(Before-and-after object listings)
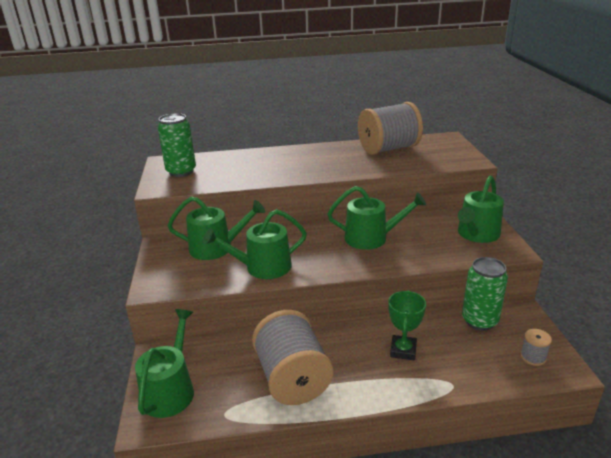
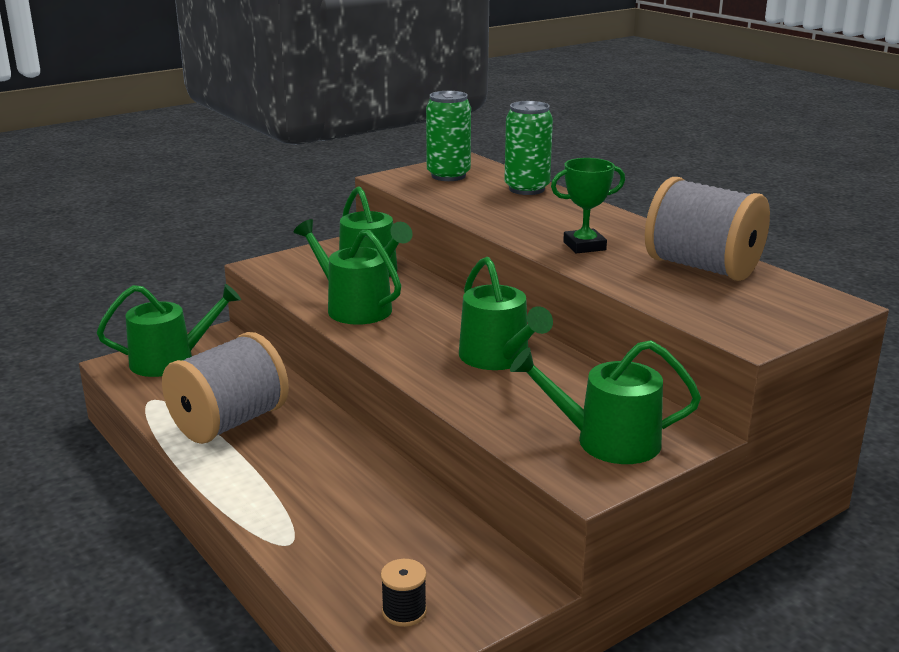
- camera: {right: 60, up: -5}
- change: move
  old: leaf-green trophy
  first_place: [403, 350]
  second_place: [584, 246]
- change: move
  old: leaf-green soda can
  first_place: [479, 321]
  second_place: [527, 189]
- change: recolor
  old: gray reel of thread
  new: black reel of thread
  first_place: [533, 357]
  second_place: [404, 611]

● **Prompt**
Transcribe exactly, and only, the lines from the one bearing "first_place: [479, 321]" through the last line of the entries, counting both.

● **Solution to this task**
  first_place: [479, 321]
  second_place: [527, 189]
- change: recolor
  old: gray reel of thread
  new: black reel of thread
  first_place: [533, 357]
  second_place: [404, 611]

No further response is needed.